TASK INSTRUCTIONS: Nothing but the pictures is dropped; write out all the remaining data below exactly.

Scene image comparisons
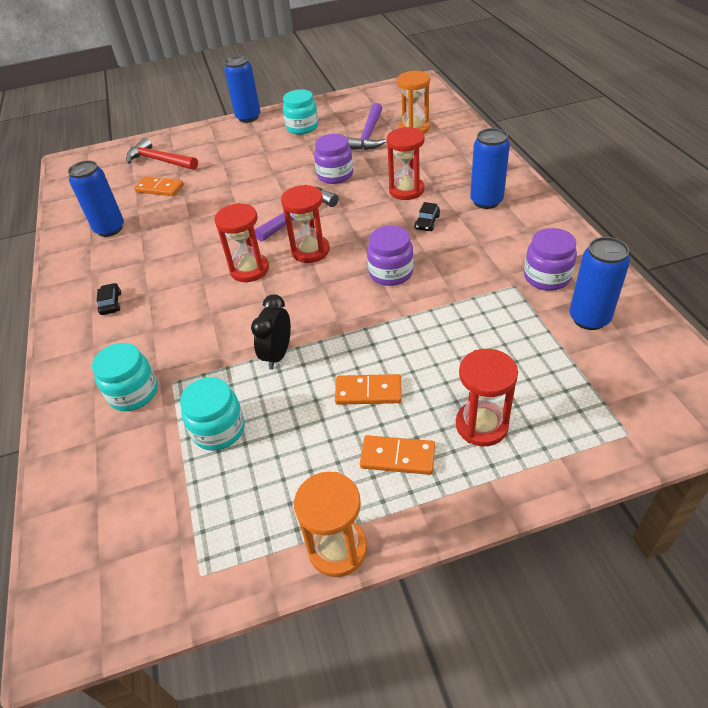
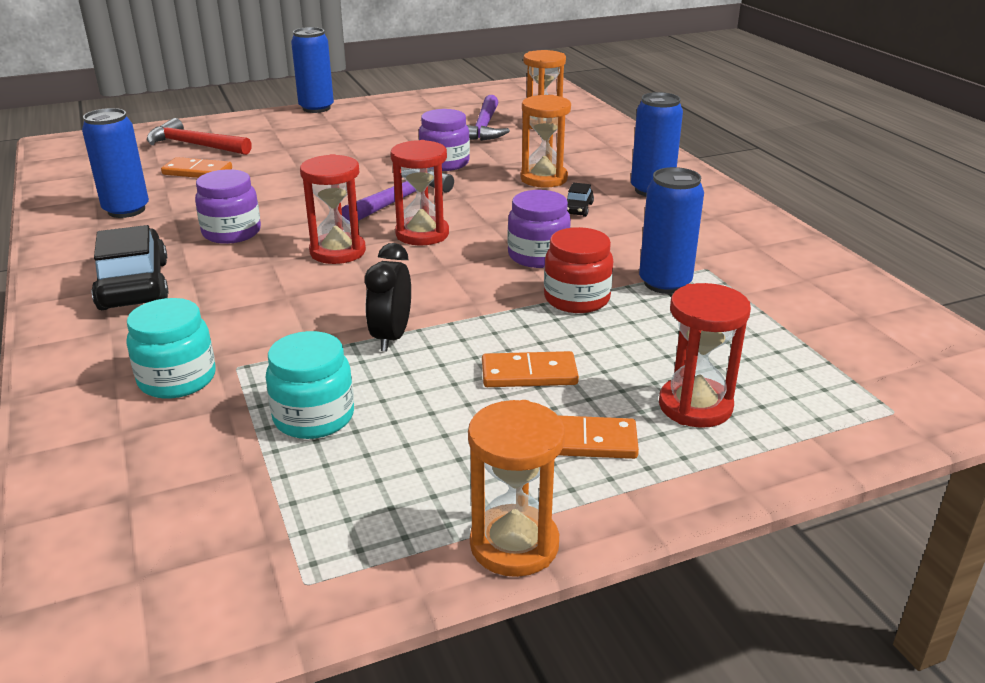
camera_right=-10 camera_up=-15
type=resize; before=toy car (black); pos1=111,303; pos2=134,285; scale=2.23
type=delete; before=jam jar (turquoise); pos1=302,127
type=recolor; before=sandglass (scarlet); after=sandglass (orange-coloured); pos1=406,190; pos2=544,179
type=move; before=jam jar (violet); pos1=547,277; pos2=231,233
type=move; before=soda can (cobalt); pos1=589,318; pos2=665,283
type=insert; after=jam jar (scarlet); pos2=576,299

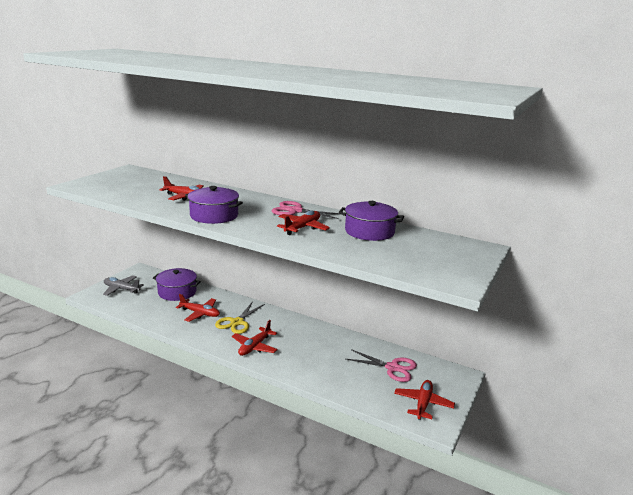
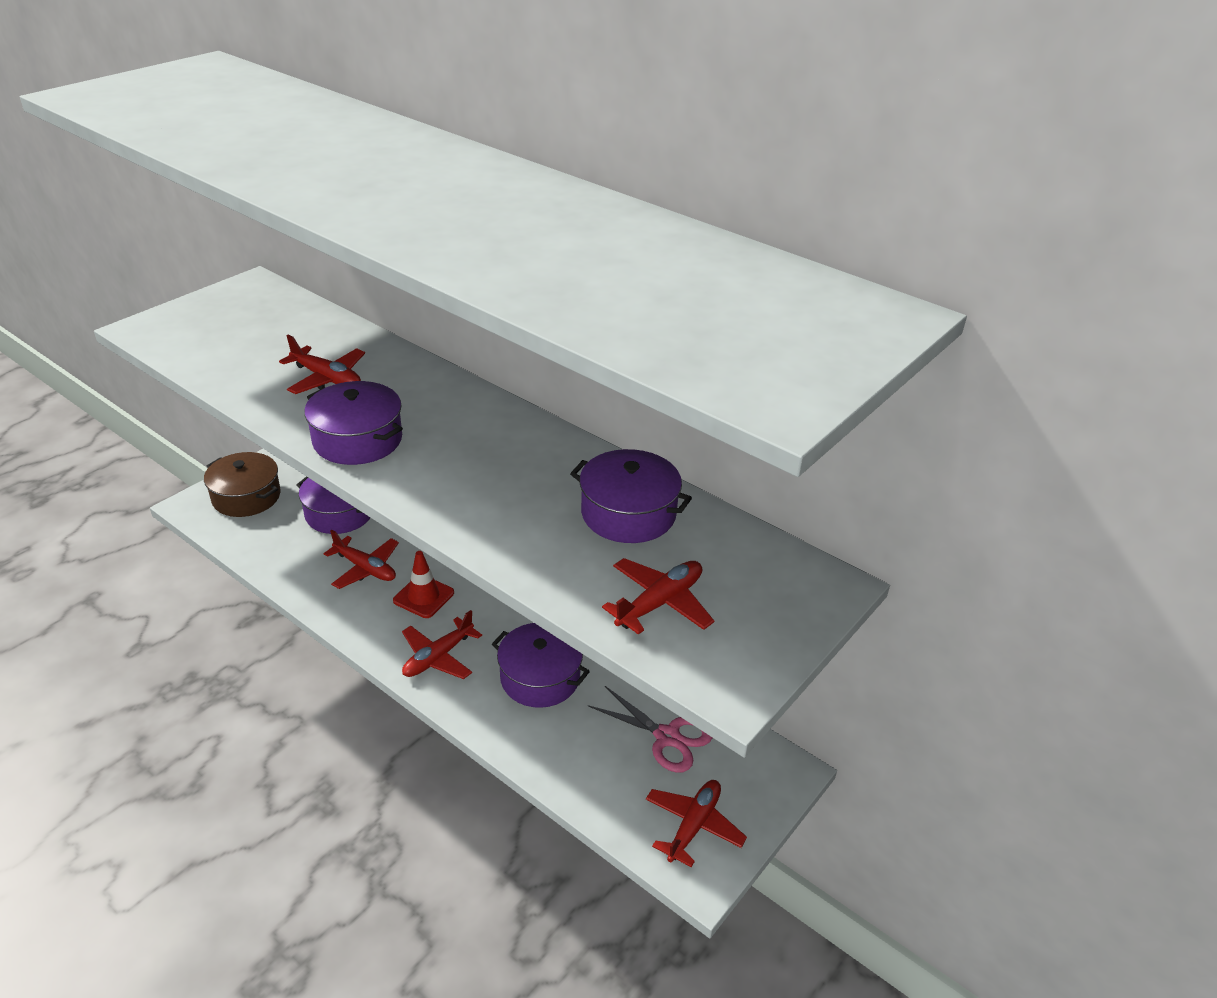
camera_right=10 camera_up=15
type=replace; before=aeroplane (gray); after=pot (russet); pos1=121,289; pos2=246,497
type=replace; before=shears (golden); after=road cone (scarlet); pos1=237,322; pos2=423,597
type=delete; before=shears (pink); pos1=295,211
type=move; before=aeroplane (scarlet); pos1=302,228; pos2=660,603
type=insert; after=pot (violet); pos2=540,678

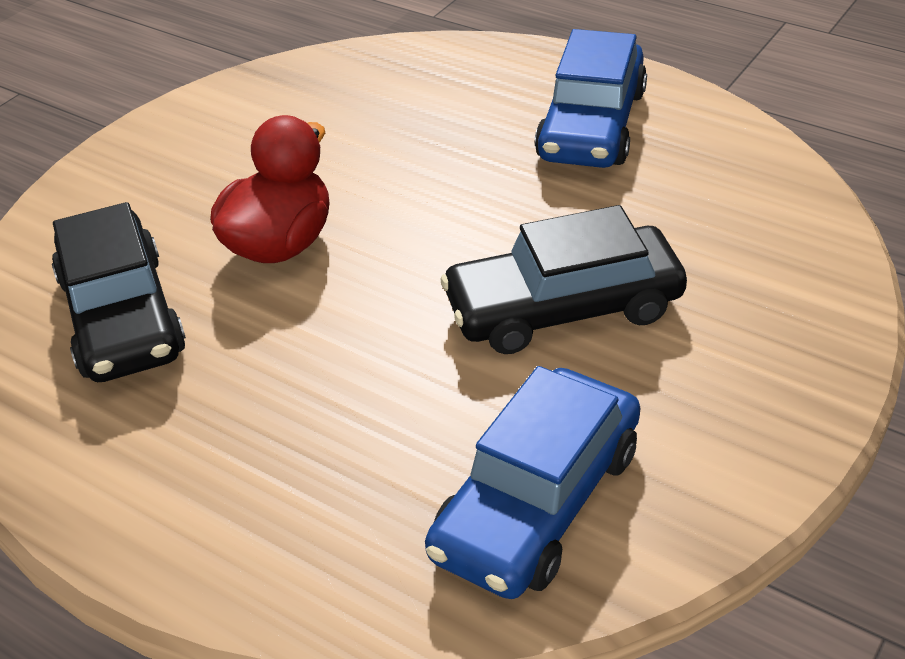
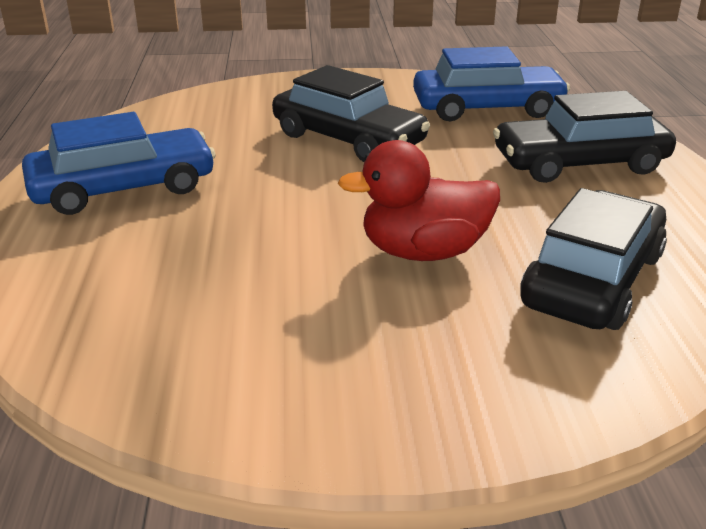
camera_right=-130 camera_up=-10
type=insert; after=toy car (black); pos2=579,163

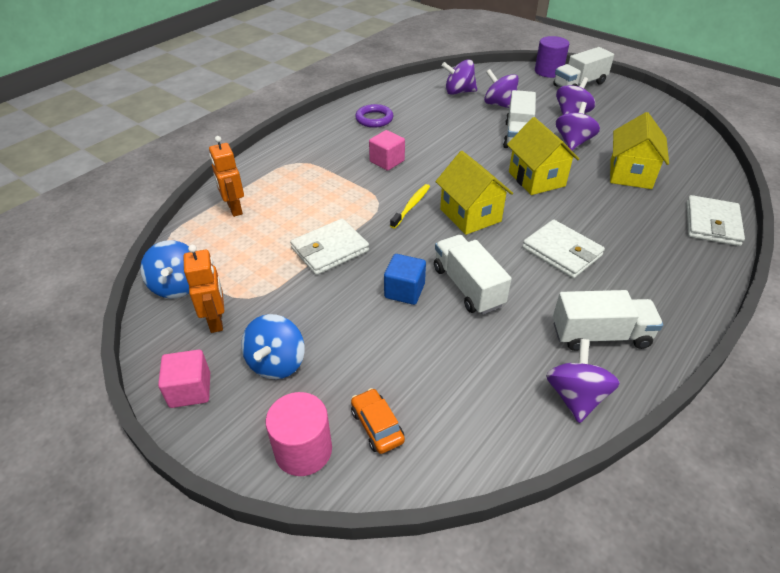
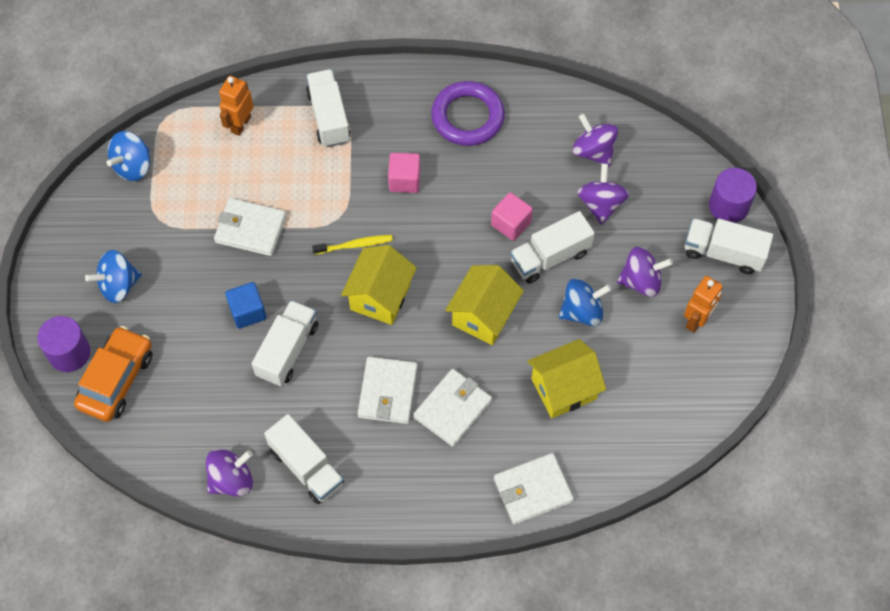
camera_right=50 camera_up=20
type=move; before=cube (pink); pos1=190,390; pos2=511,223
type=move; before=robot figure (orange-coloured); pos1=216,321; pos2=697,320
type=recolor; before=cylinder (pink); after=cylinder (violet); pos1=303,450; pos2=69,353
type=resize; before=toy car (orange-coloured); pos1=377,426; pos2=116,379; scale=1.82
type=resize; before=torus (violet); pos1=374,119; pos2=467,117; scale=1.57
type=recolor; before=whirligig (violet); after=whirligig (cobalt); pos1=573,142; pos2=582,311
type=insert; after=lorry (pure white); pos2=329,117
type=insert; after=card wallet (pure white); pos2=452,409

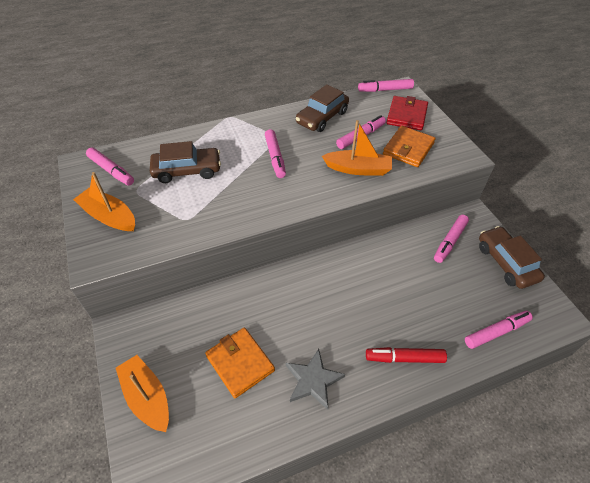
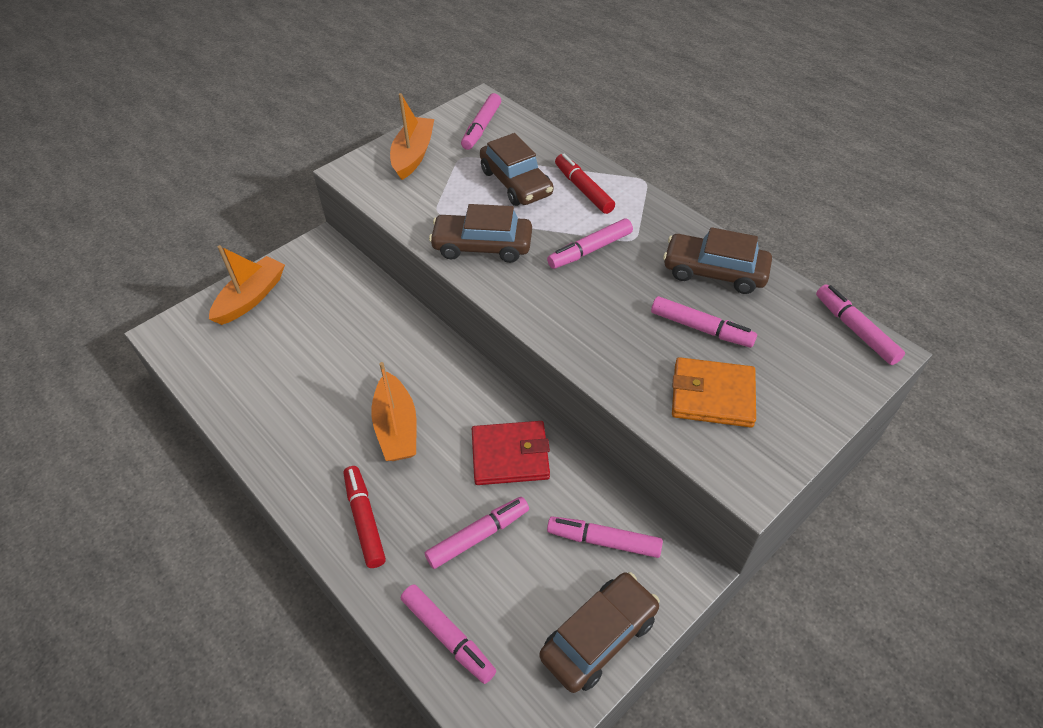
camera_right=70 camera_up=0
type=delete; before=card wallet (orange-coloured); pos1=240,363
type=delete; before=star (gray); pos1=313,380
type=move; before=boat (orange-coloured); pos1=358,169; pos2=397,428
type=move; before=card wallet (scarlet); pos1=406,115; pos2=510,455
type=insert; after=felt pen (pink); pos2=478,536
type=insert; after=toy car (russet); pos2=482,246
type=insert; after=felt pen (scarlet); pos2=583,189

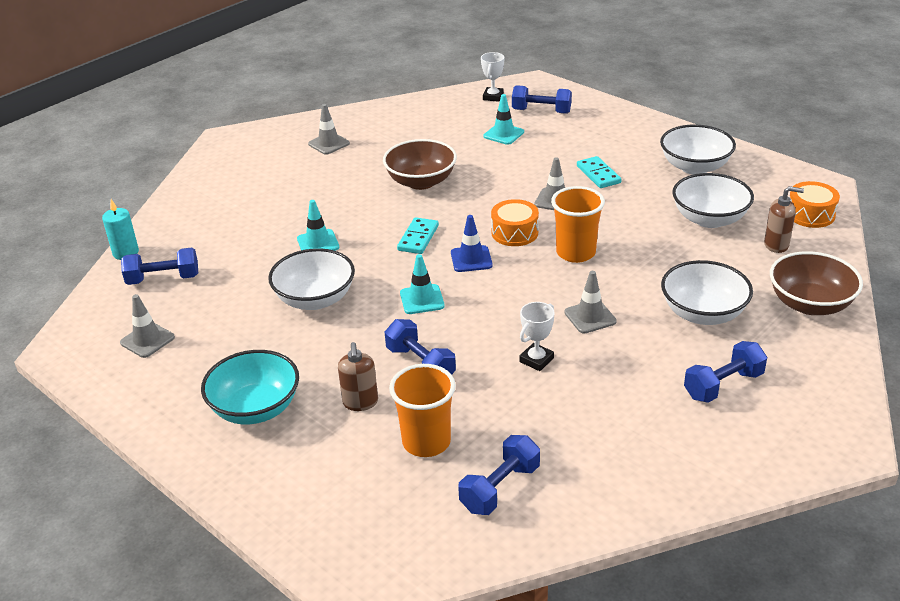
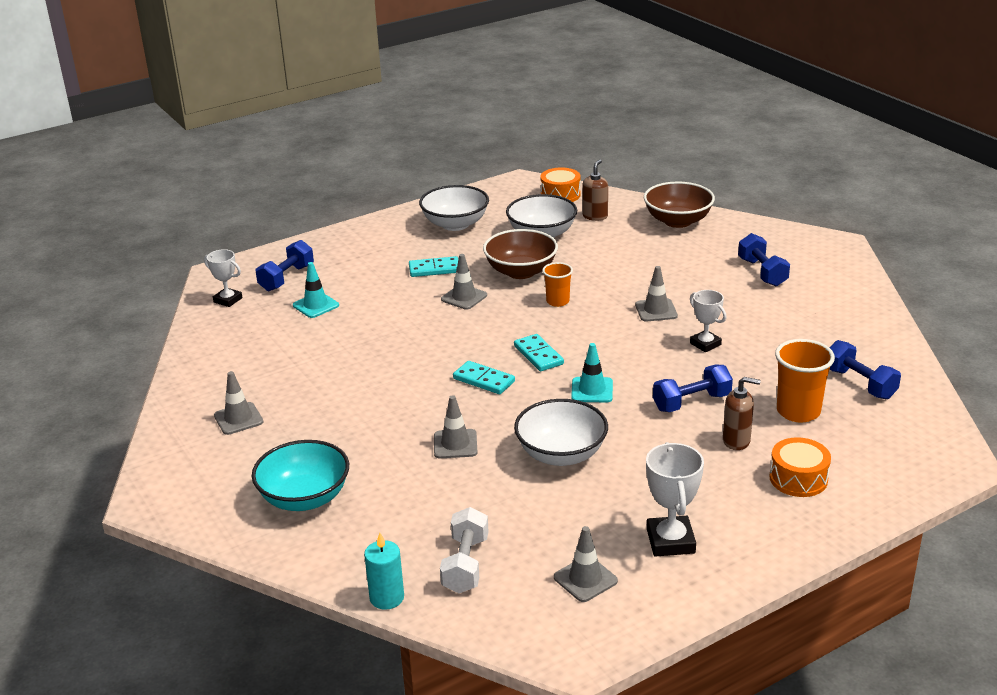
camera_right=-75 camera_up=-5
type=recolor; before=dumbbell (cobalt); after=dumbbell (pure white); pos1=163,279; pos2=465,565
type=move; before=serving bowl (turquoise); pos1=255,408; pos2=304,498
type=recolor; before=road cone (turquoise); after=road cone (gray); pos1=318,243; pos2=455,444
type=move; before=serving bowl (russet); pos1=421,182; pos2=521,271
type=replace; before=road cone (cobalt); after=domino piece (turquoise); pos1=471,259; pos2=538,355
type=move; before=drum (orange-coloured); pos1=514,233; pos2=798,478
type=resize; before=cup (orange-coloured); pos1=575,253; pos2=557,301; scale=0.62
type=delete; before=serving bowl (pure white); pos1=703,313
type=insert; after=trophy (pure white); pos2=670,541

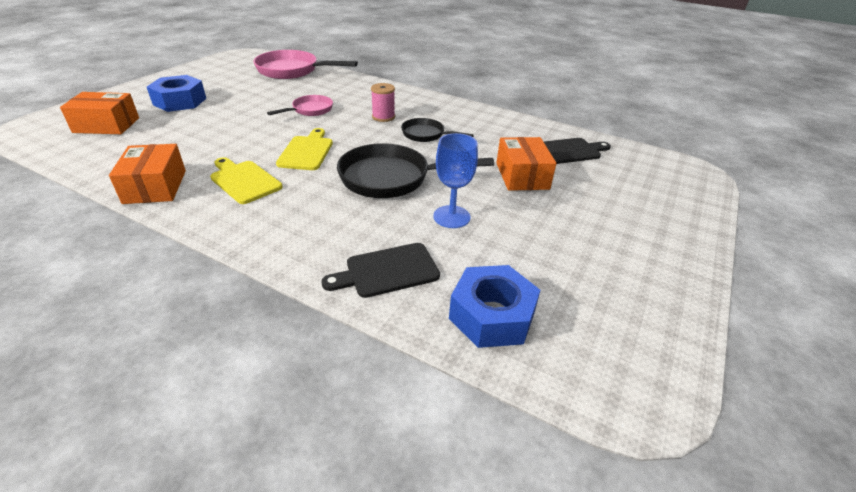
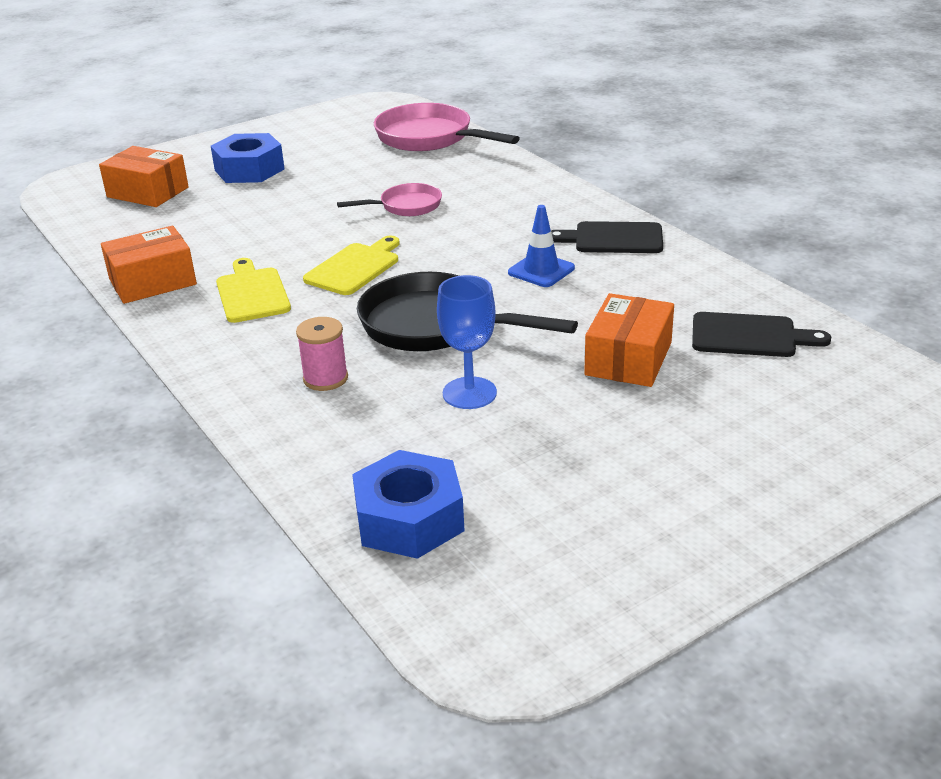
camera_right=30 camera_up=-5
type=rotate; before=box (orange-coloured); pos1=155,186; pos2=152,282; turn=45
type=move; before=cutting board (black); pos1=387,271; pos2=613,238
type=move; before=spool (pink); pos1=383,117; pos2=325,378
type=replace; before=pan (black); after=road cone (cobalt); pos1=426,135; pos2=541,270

RESPONSE TO THE EXERCISE:
camera_right=-10 camera_up=-15
type=resize; before=toy car (black); pos1=111,303; pos2=134,285; scale=2.23
type=delete; before=jam jar (turquoise); pos1=302,127
type=recolor; before=sandglass (scarlet); after=sandglass (orange-coloured); pos1=406,190; pos2=544,179
type=move; before=jam jar (violet); pos1=547,277; pos2=231,233
type=move; before=soda can (cobalt); pos1=589,318; pos2=665,283
type=insert; after=jam jar (scarlet); pos2=576,299

camera_right=10 camera_up=15
type=replace; before=aeroplane (gray); after=pot (russet); pos1=121,289; pos2=246,497
type=replace; before=shears (golden); after=road cone (scarlet); pos1=237,322; pos2=423,597
type=delete; before=shears (pink); pos1=295,211
type=move; before=aeroplane (scarlet); pos1=302,228; pos2=660,603
type=insert; after=pot (violet); pos2=540,678

camera_right=-130 camera_up=-10
type=insert; after=toy car (black); pos2=579,163

camera_right=50 camera_up=20
type=move; before=cube (pink); pos1=190,390; pos2=511,223
type=move; before=robot figure (orange-coloured); pos1=216,321; pos2=697,320
type=recolor; before=cylinder (pink); after=cylinder (violet); pos1=303,450; pos2=69,353
type=resize; before=toy car (orange-coloured); pos1=377,426; pos2=116,379; scale=1.82
type=resize; before=torus (violet); pos1=374,119; pos2=467,117; scale=1.57
type=recolor; before=whirligig (violet); after=whirligig (cobalt); pos1=573,142; pos2=582,311
type=insert; after=lorry (pure white); pos2=329,117
type=insert; after=card wallet (pure white); pos2=452,409

camera_right=70 camera_up=0
type=delete; before=card wallet (orange-coloured); pos1=240,363
type=delete; before=star (gray); pos1=313,380
type=move; before=boat (orange-coloured); pos1=358,169; pos2=397,428
type=move; before=card wallet (scarlet); pos1=406,115; pos2=510,455
type=insert; after=felt pen (pink); pos2=478,536
type=insert; after=toy car (russet); pos2=482,246
type=insert; after=felt pen (scarlet); pos2=583,189

camera_right=-75 camera_up=-5
type=recolor; before=dumbbell (cobalt); after=dumbbell (pure white); pos1=163,279; pos2=465,565
type=move; before=serving bowl (turquoise); pos1=255,408; pos2=304,498
type=recolor; before=road cone (turquoise); after=road cone (gray); pos1=318,243; pos2=455,444
type=move; before=serving bowl (russet); pos1=421,182; pos2=521,271
type=replace; before=road cone (cobalt); after=domino piece (turquoise); pos1=471,259; pos2=538,355
type=move; before=drum (orange-coloured); pos1=514,233; pos2=798,478
type=resize; before=cup (orange-coloured); pos1=575,253; pos2=557,301; scale=0.62
type=delete; before=serving bowl (pure white); pos1=703,313
type=insert; after=trophy (pure white); pos2=670,541

camera_right=30 camera_up=-5
type=rotate; before=box (orange-coloured); pos1=155,186; pos2=152,282; turn=45
type=move; before=cutting board (black); pos1=387,271; pos2=613,238
type=move; before=spool (pink); pos1=383,117; pos2=325,378
type=replace; before=pan (black); after=road cone (cobalt); pos1=426,135; pos2=541,270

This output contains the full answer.